▸ WHAT NEEDS TO BE DONE: Please quote exactly the lines below from the line containing "brown rolling pin [153,270,233,379]" to the line containing "none -> white cap [421,278,492,318]", both lines included, and nothing else.
--- INPUT DATA Enclosed Below ---
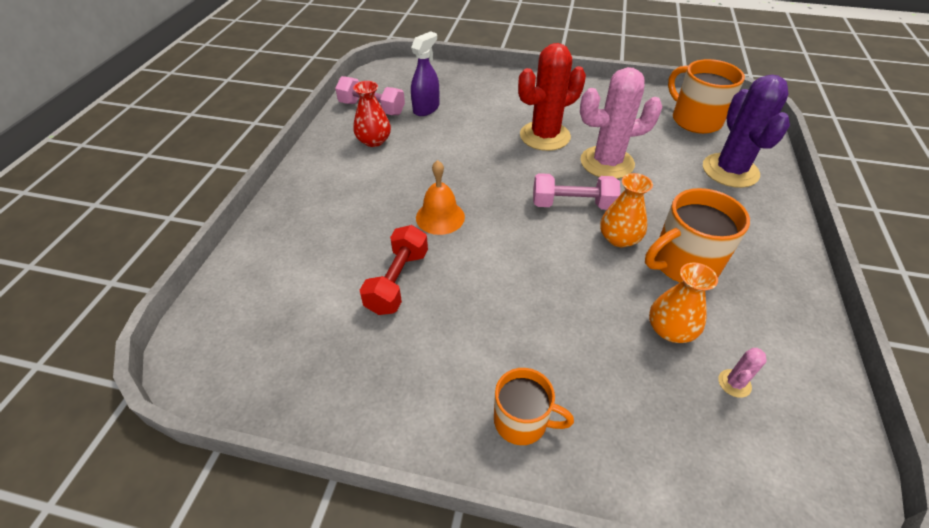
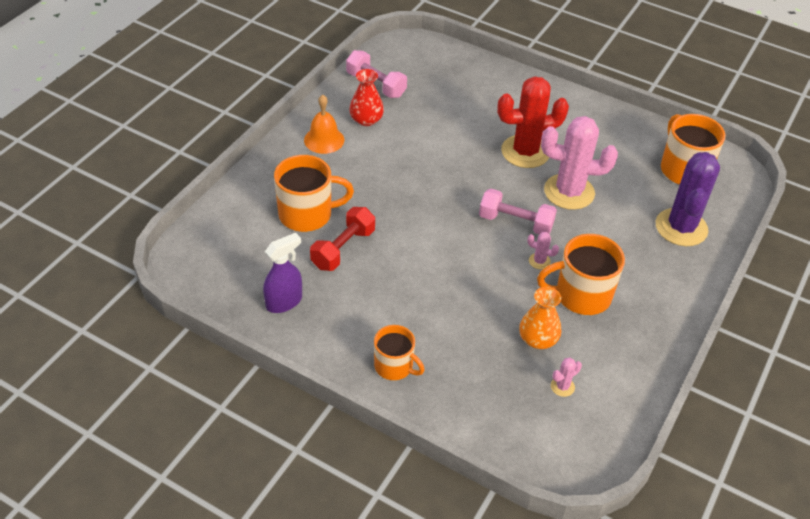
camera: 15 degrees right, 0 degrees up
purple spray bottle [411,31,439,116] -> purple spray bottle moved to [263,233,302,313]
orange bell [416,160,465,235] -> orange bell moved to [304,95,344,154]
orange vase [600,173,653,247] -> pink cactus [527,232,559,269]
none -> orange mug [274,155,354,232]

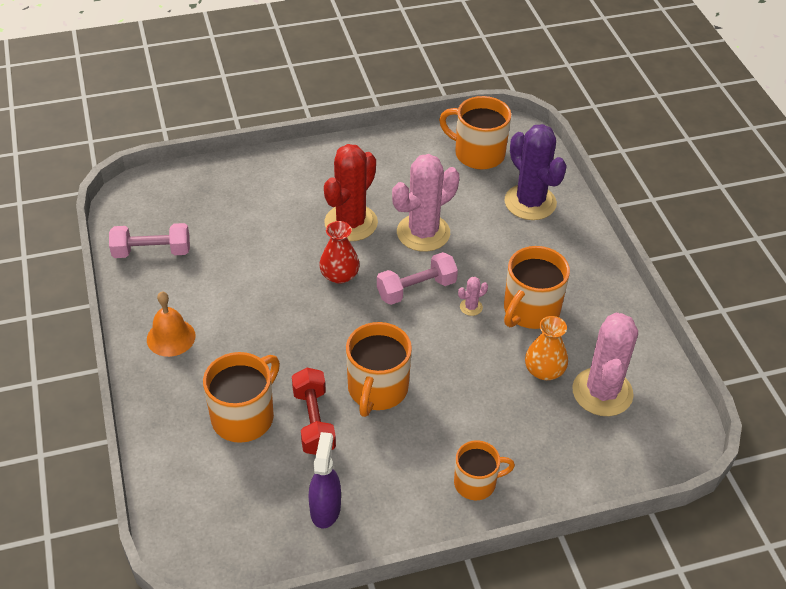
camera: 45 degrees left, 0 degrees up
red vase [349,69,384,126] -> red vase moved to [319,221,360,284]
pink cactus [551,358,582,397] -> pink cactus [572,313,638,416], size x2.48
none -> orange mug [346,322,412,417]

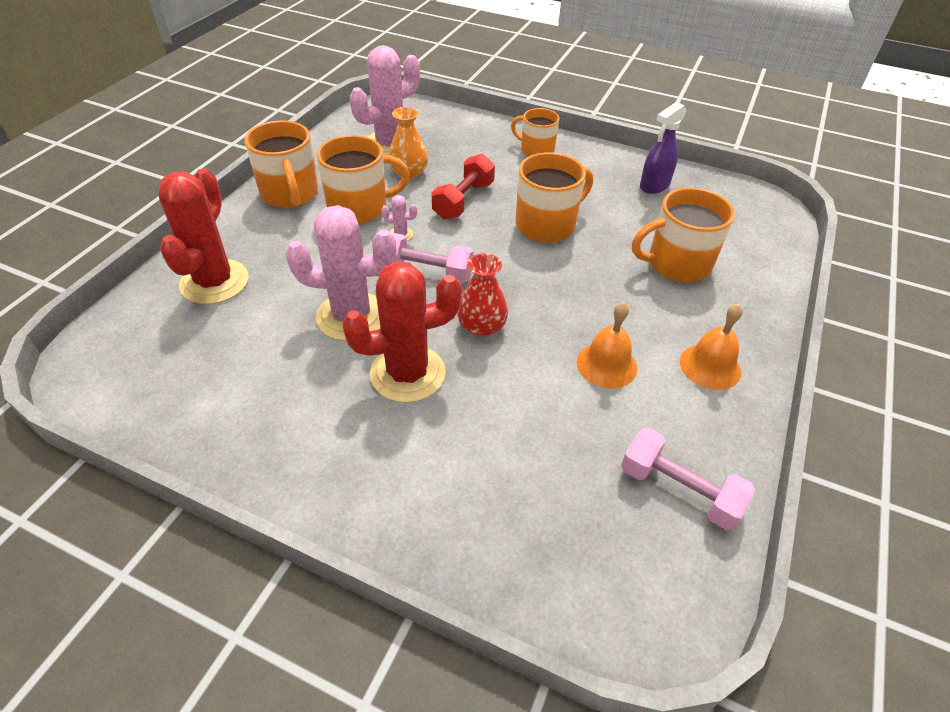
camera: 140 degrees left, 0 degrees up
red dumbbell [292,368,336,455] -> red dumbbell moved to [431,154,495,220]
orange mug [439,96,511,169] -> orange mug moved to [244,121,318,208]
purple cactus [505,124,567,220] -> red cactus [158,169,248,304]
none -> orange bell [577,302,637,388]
--- End of Enclosed INPUT DATA ---
--- INPUT DATA Enclosed Below ---
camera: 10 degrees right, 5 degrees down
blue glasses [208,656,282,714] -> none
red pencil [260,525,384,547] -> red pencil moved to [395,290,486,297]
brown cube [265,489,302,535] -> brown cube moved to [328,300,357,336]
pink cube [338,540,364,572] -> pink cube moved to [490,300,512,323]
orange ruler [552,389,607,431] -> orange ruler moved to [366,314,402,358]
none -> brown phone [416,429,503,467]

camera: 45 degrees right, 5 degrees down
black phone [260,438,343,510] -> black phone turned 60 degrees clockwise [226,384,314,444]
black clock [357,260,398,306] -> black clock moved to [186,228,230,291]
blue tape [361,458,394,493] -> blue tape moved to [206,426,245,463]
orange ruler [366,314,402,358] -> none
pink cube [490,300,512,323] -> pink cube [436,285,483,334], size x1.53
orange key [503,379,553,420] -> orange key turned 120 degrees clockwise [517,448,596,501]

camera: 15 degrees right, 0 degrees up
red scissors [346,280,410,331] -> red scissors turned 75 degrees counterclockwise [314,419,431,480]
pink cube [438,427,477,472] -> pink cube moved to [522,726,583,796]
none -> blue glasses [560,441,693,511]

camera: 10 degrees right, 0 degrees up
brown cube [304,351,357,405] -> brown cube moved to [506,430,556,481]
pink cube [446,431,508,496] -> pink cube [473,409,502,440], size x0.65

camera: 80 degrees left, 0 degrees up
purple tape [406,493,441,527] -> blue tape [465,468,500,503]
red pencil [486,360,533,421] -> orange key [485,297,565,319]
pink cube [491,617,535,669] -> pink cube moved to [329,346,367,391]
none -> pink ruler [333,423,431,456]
--- End of Enclosed INPUT DATA ---
--- INPUT DATA Enclosed Below ---
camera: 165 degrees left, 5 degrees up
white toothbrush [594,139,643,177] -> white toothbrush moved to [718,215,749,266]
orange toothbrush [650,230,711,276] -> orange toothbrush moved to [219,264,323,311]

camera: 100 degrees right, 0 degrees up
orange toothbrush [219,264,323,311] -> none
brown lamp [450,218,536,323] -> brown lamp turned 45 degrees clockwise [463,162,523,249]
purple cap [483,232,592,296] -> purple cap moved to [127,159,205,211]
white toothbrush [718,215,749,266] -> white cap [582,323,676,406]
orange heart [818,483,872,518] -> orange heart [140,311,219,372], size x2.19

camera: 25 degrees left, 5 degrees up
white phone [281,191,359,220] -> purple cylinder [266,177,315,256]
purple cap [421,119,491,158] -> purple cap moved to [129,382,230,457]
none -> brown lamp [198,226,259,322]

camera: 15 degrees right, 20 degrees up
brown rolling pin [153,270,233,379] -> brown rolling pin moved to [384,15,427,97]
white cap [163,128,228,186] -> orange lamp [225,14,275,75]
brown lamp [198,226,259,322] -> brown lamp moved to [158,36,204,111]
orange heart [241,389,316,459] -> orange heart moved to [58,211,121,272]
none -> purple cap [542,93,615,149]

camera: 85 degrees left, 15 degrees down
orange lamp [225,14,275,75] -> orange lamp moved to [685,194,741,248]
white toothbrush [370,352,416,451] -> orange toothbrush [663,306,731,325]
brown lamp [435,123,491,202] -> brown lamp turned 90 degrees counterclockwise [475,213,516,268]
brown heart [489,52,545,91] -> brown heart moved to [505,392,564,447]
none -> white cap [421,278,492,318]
--- End of Enclosed INPUT DATA ---
▸ ANSWER BOX:
brown rolling pin [153,270,233,379] -> brown rolling pin moved to [384,15,427,97]
white cap [163,128,228,186] -> orange lamp [225,14,275,75]
brown lamp [198,226,259,322] -> brown lamp moved to [158,36,204,111]
orange heart [241,389,316,459] -> orange heart moved to [58,211,121,272]
none -> purple cap [542,93,615,149]

camera: 85 degrees left, 15 degrees down
orange lamp [225,14,275,75] -> orange lamp moved to [685,194,741,248]
white toothbrush [370,352,416,451] -> orange toothbrush [663,306,731,325]
brown lamp [435,123,491,202] -> brown lamp turned 90 degrees counterclockwise [475,213,516,268]
brown heart [489,52,545,91] -> brown heart moved to [505,392,564,447]
none -> white cap [421,278,492,318]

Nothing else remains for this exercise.